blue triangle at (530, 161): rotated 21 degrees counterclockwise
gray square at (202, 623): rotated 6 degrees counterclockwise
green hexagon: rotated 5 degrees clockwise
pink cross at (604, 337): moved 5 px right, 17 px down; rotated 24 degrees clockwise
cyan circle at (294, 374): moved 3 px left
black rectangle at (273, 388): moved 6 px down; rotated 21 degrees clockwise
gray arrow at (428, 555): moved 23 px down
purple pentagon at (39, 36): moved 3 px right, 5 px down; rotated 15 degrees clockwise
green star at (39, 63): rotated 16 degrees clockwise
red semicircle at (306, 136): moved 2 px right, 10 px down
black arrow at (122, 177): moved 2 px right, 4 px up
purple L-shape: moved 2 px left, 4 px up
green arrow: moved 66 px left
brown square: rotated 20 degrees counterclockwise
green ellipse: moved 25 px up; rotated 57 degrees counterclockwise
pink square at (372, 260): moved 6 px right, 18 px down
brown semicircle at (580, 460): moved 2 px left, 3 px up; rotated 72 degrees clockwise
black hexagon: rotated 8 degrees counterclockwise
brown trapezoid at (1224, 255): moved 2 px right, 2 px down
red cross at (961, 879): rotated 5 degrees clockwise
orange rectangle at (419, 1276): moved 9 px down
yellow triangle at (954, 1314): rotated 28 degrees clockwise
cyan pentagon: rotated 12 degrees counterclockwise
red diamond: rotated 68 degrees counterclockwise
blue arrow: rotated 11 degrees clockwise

........

Return the records from the very first line down to and including the line that contains "pink cross at". Copy each line character for character.

blue triangle at (530, 161): rotated 21 degrees counterclockwise
gray square at (202, 623): rotated 6 degrees counterclockwise
green hexagon: rotated 5 degrees clockwise
pink cross at (604, 337): moved 5 px right, 17 px down; rotated 24 degrees clockwise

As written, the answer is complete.